Change listing data
········

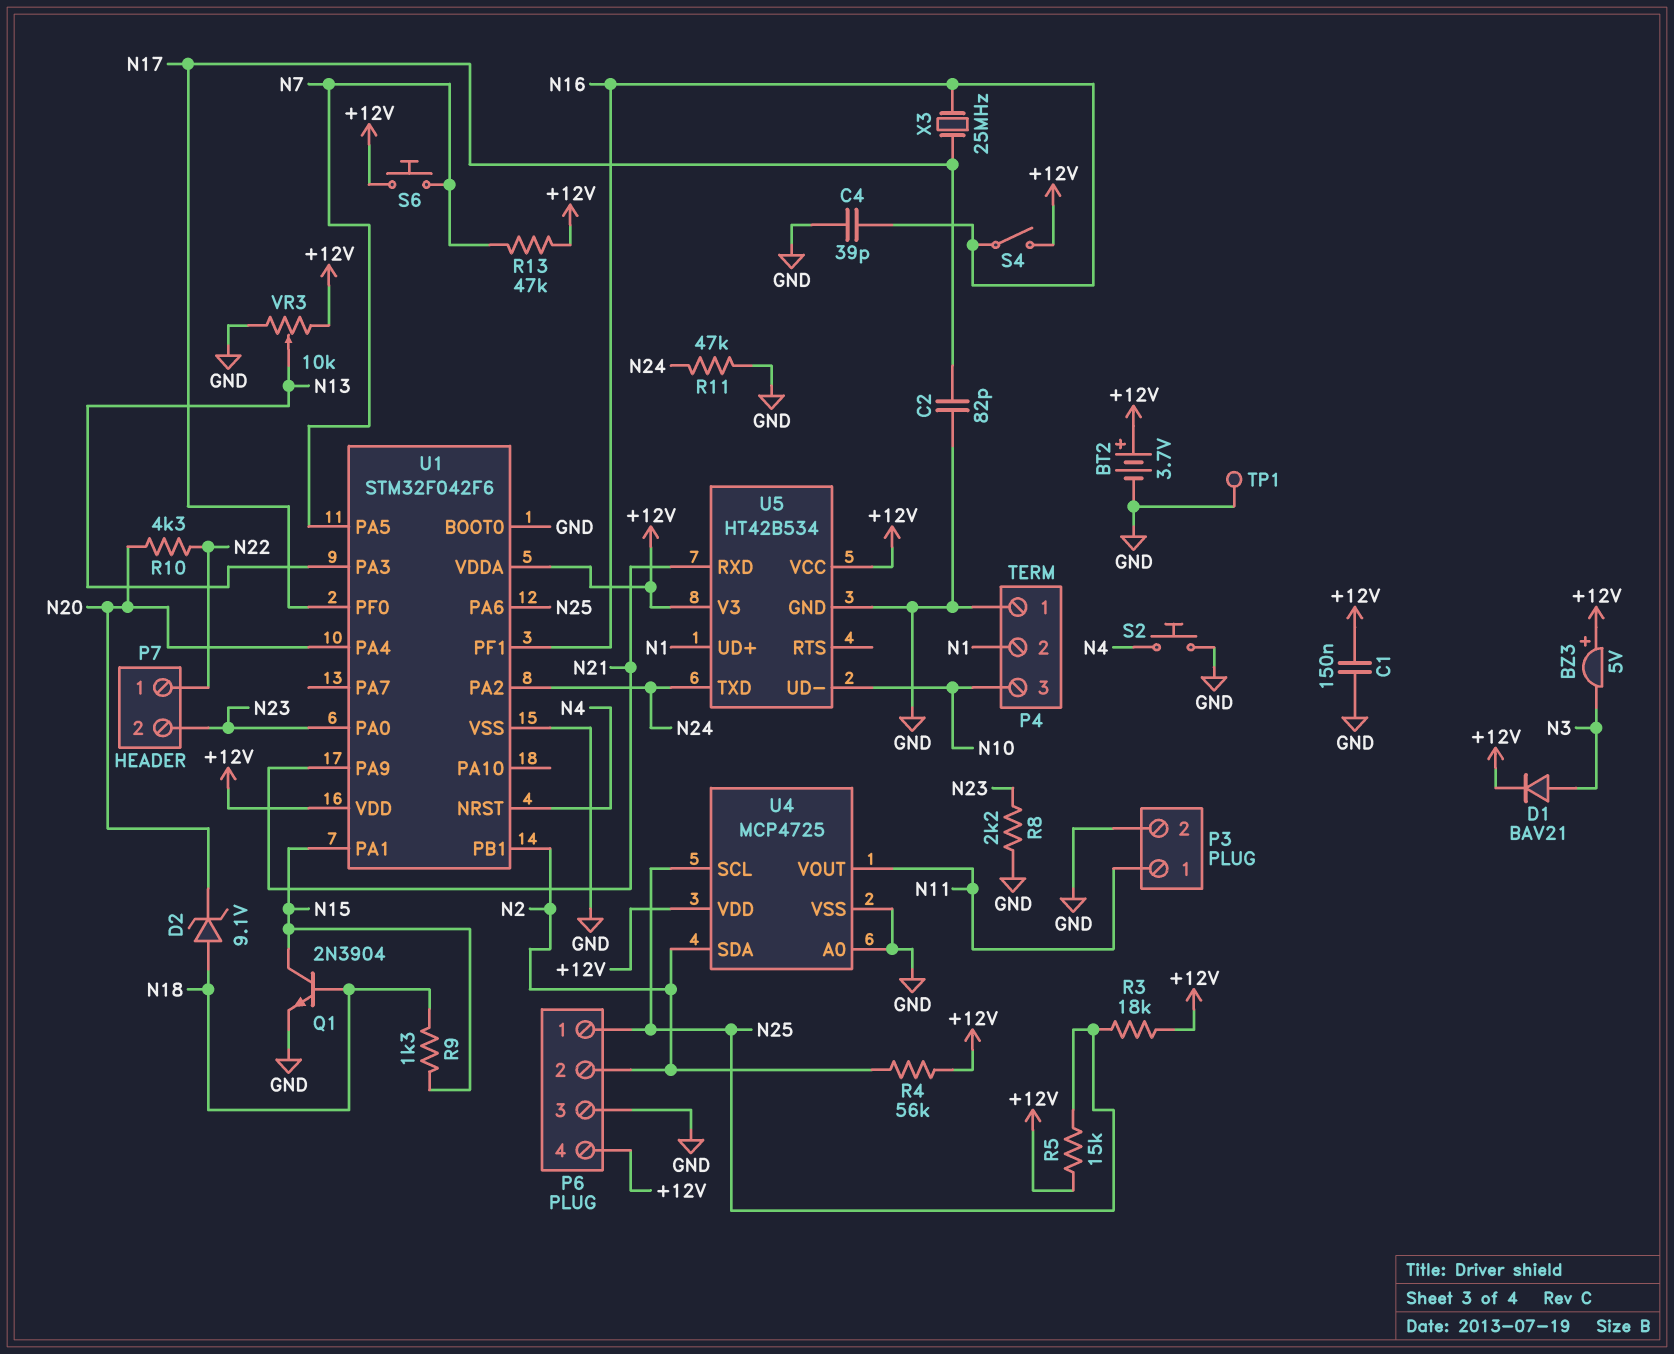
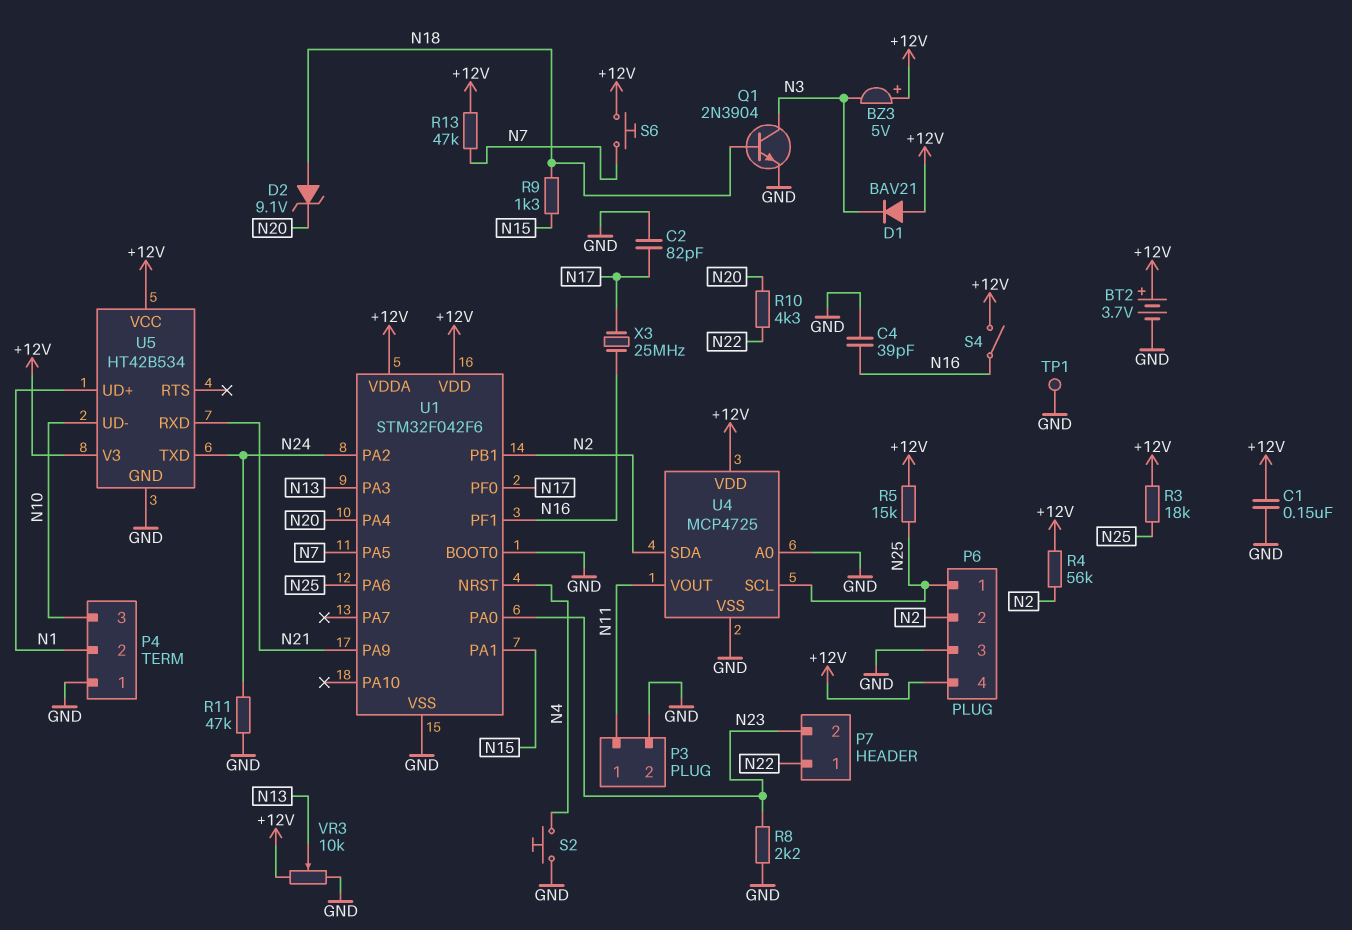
D1: diode BAV21 (A N3, K +12V) -> diode BAV21 (A +12V, K N3)
Q1: NPN 2N3904 (B N18, C N15, E GND) -> NPN 2N3904 (B N18, C N3, E GND)

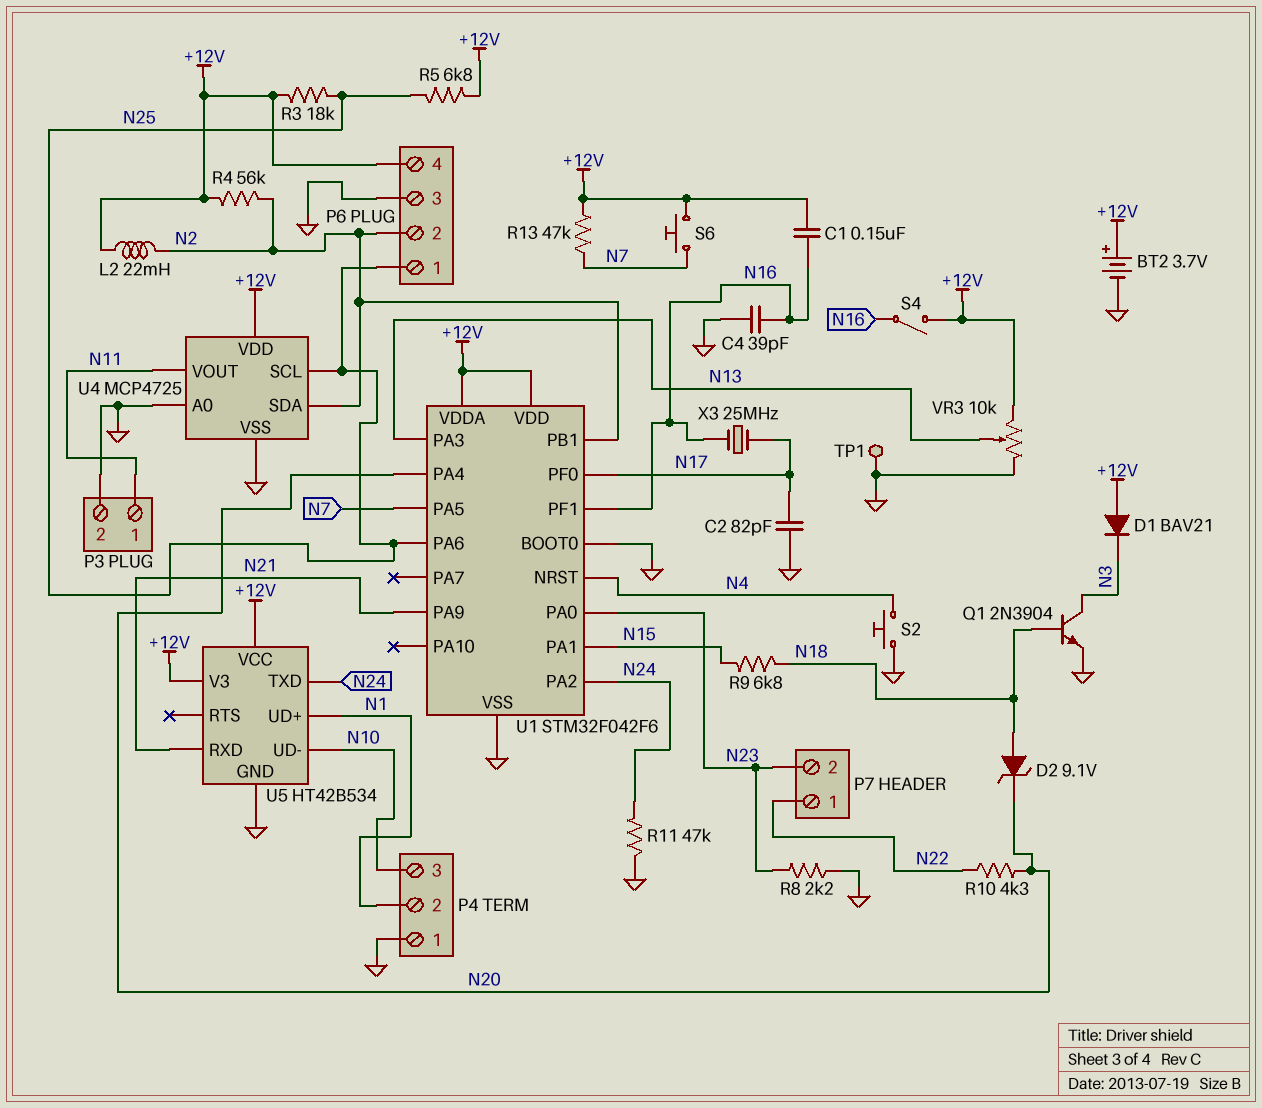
BZ3: buzzer 5V (plus +12V, minus N3) -> none
C1: 150nF (+12V, GND) -> 150nF (+12V, N16)
L2: none -> 22mH (+12V, N2)
R5: 15k (+12V, N25) -> 6.8k (+12V, N25)
R9: 1.3k (N15, N18) -> 6.8k (N15, N18)

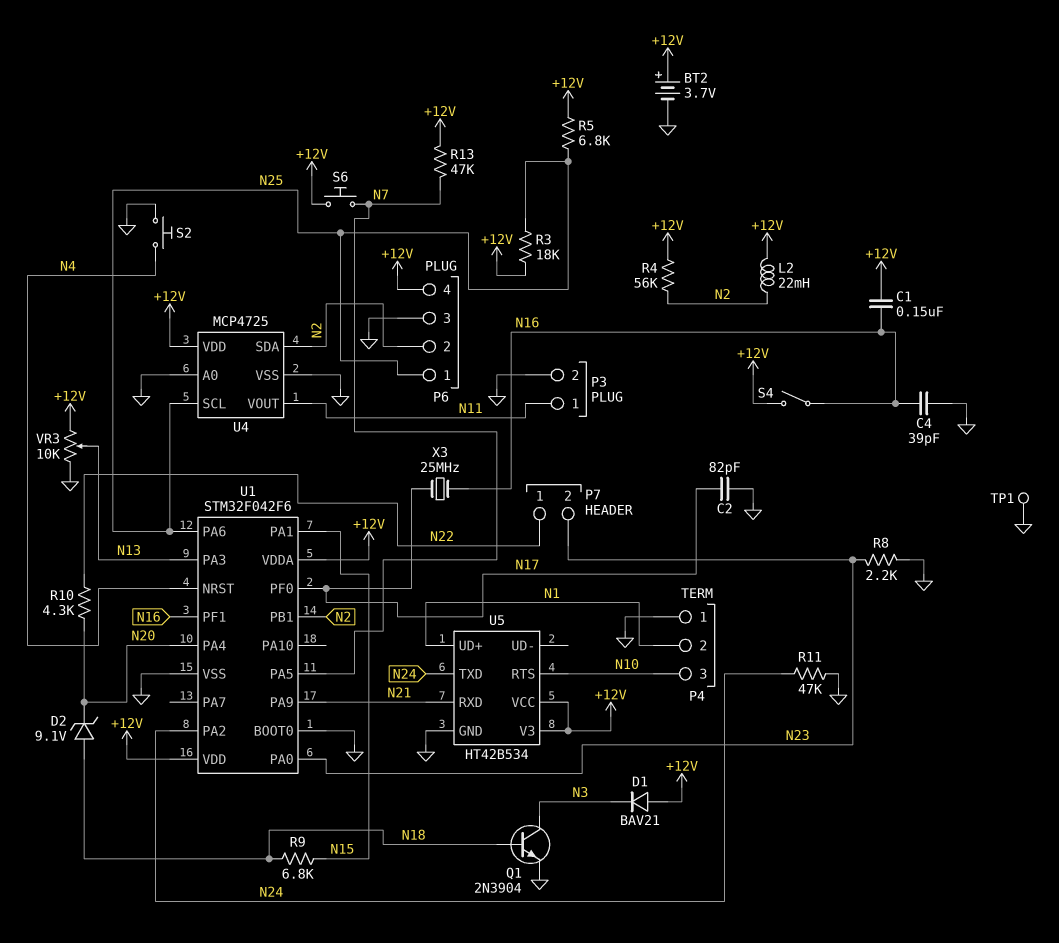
U5 pin RTS: none -> N10
U5 pin UD-: N10 -> none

········

WHAT IS NEEDED: A word-for-word copy of the entries is needed, with no pictures in it.

ANSWER SPACE:
D1: diode BAV21 (A N3, K +12V) -> diode BAV21 (A +12V, K N3)
Q1: NPN 2N3904 (B N18, C N15, E GND) -> NPN 2N3904 (B N18, C N3, E GND)

BZ3: buzzer 5V (plus +12V, minus N3) -> none
C1: 150nF (+12V, GND) -> 150nF (+12V, N16)
L2: none -> 22mH (+12V, N2)
R5: 15k (+12V, N25) -> 6.8k (+12V, N25)
R9: 1.3k (N15, N18) -> 6.8k (N15, N18)

U5 pin RTS: none -> N10
U5 pin UD-: N10 -> none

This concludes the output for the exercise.